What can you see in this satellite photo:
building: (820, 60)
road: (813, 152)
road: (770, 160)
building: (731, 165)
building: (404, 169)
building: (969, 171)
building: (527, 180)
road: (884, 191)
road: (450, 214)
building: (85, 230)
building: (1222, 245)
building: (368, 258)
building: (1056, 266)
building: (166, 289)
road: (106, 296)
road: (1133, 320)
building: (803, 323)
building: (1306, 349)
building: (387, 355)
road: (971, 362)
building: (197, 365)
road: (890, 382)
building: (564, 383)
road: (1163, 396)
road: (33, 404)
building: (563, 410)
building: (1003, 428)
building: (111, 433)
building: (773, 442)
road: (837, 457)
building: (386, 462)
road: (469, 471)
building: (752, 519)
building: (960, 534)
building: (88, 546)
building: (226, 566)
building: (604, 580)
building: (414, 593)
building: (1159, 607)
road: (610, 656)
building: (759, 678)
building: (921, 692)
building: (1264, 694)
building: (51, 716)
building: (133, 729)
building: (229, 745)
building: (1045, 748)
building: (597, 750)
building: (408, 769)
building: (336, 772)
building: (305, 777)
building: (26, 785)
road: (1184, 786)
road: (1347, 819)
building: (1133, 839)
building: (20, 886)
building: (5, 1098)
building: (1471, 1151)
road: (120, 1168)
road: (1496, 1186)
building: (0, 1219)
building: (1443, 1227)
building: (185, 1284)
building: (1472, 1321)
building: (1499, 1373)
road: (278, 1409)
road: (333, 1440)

--

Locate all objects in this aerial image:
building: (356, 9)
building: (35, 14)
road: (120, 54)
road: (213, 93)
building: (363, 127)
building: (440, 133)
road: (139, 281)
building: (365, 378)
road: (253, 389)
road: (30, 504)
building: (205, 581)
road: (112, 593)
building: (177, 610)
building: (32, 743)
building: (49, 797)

TRY IT =>
Every line above that includes the string "this" needs to be copied.

SOLUTION =>
What can you see in this satellite photo:
Locate all objects in this aerial image:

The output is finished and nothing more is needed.